== HOW TO COMPLETE THIS TASK ==
The exercise calls for every entry that follows to be repeated exactly.

[Data extracted from a collection]
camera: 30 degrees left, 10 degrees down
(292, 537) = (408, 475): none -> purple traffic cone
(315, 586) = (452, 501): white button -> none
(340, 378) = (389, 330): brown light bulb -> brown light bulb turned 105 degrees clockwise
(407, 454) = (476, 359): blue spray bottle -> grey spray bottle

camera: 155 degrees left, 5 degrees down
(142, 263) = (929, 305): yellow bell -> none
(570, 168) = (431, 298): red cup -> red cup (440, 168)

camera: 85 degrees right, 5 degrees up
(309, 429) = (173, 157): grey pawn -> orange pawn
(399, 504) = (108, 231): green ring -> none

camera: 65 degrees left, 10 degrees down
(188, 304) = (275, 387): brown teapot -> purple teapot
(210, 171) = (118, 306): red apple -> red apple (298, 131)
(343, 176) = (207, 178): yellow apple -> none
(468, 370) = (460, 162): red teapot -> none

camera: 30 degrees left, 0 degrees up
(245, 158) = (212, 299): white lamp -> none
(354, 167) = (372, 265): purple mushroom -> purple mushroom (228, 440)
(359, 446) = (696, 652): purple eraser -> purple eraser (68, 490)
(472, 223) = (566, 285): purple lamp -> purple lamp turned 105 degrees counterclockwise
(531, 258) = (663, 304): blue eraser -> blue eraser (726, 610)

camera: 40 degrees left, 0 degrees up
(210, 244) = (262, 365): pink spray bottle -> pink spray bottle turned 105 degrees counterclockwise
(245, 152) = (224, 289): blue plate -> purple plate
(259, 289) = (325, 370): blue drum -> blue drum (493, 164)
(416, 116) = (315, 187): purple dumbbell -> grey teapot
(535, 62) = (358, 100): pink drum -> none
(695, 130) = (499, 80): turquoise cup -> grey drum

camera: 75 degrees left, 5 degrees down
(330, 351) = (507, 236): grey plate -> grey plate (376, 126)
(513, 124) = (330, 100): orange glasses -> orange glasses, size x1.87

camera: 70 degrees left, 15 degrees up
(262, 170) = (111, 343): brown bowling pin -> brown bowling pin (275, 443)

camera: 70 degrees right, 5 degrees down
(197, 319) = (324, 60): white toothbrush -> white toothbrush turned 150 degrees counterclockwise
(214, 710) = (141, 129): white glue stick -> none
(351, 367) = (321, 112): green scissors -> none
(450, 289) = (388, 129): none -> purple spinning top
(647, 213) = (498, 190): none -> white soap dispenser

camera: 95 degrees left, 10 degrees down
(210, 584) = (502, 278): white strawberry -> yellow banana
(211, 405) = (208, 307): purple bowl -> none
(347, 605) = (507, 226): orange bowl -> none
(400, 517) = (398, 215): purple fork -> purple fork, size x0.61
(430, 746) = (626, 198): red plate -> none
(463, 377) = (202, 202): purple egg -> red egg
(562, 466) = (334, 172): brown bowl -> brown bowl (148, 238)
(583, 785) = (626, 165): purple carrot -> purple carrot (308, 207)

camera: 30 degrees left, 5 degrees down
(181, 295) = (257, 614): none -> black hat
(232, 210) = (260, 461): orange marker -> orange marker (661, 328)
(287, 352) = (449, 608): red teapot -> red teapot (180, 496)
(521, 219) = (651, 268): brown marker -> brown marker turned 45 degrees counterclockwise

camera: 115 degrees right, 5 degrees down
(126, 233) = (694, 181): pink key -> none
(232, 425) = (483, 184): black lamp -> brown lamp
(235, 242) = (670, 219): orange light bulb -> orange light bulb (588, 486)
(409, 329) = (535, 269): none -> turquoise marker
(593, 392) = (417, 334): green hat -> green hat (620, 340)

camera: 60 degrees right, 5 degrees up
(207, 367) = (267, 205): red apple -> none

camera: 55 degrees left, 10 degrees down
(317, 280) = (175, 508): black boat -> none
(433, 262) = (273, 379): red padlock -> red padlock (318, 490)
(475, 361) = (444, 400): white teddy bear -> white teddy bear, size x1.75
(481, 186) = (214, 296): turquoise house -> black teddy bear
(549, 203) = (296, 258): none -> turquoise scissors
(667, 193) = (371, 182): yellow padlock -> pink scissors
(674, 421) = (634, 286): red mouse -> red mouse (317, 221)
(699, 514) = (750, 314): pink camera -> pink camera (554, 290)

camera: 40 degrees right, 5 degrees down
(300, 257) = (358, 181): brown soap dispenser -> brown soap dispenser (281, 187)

== SOLUTION TO THE EXERCISE ==
camera: 30 degrees left, 10 degrees down
(292, 537) = (408, 475): none -> purple traffic cone
(315, 586) = (452, 501): white button -> none
(340, 378) = (389, 330): brown light bulb -> brown light bulb turned 105 degrees clockwise
(407, 454) = (476, 359): blue spray bottle -> grey spray bottle

camera: 155 degrees left, 5 degrees down
(142, 263) = (929, 305): yellow bell -> none
(570, 168) = (431, 298): red cup -> red cup (440, 168)

camera: 85 degrees right, 5 degrees up
(309, 429) = (173, 157): grey pawn -> orange pawn
(399, 504) = (108, 231): green ring -> none

camera: 65 degrees left, 10 degrees down
(188, 304) = (275, 387): brown teapot -> purple teapot
(210, 171) = (118, 306): red apple -> red apple (298, 131)
(343, 176) = (207, 178): yellow apple -> none
(468, 370) = (460, 162): red teapot -> none

camera: 30 degrees left, 0 degrees up
(245, 158) = (212, 299): white lamp -> none
(354, 167) = (372, 265): purple mushroom -> purple mushroom (228, 440)
(359, 446) = (696, 652): purple eraser -> purple eraser (68, 490)
(472, 223) = (566, 285): purple lamp -> purple lamp turned 105 degrees counterclockwise
(531, 258) = (663, 304): blue eraser -> blue eraser (726, 610)

camera: 40 degrees left, 0 degrees up
(210, 244) = (262, 365): pink spray bottle -> pink spray bottle turned 105 degrees counterclockwise
(245, 152) = (224, 289): blue plate -> purple plate
(259, 289) = (325, 370): blue drum -> blue drum (493, 164)
(416, 116) = (315, 187): purple dumbbell -> grey teapot
(535, 62) = (358, 100): pink drum -> none
(695, 130) = (499, 80): turquoise cup -> grey drum

camera: 75 degrees left, 5 degrees down
(330, 351) = (507, 236): grey plate -> grey plate (376, 126)
(513, 124) = (330, 100): orange glasses -> orange glasses, size x1.87

camera: 70 degrees left, 15 degrees up
(262, 170) = (111, 343): brown bowling pin -> brown bowling pin (275, 443)

camera: 70 degrees right, 5 degrees down
(197, 319) = (324, 60): white toothbrush -> white toothbrush turned 150 degrees counterclockwise
(214, 710) = (141, 129): white glue stick -> none
(351, 367) = (321, 112): green scissors -> none
(450, 289) = (388, 129): none -> purple spinning top
(647, 213) = (498, 190): none -> white soap dispenser

camera: 95 degrees left, 10 degrees down
(210, 584) = (502, 278): white strawberry -> yellow banana
(211, 405) = (208, 307): purple bowl -> none
(347, 605) = (507, 226): orange bowl -> none
(400, 517) = (398, 215): purple fork -> purple fork, size x0.61
(430, 746) = (626, 198): red plate -> none
(463, 377) = (202, 202): purple egg -> red egg
(562, 466) = (334, 172): brown bowl -> brown bowl (148, 238)
(583, 785) = (626, 165): purple carrot -> purple carrot (308, 207)

camera: 30 degrees left, 5 degrees down
(181, 295) = (257, 614): none -> black hat
(232, 210) = (260, 461): orange marker -> orange marker (661, 328)
(287, 352) = (449, 608): red teapot -> red teapot (180, 496)
(521, 219) = (651, 268): brown marker -> brown marker turned 45 degrees counterclockwise

camera: 115 degrees right, 5 degrees down
(126, 233) = (694, 181): pink key -> none
(232, 425) = (483, 184): black lamp -> brown lamp
(235, 242) = (670, 219): orange light bulb -> orange light bulb (588, 486)
(409, 329) = (535, 269): none -> turquoise marker
(593, 392) = (417, 334): green hat -> green hat (620, 340)

camera: 60 degrees right, 5 degrees up
(207, 367) = (267, 205): red apple -> none

camera: 55 degrees left, 10 degrees down
(317, 280) = (175, 508): black boat -> none
(433, 262) = (273, 379): red padlock -> red padlock (318, 490)
(475, 361) = (444, 400): white teddy bear -> white teddy bear, size x1.75
(481, 186) = (214, 296): turquoise house -> black teddy bear
(549, 203) = (296, 258): none -> turquoise scissors
(667, 193) = (371, 182): yellow padlock -> pink scissors
(674, 421) = (634, 286): red mouse -> red mouse (317, 221)
(699, 514) = (750, 314): pink camera -> pink camera (554, 290)

camera: 40 degrees right, 5 degrees down
(300, 257) = (358, 181): brown soap dispenser -> brown soap dispenser (281, 187)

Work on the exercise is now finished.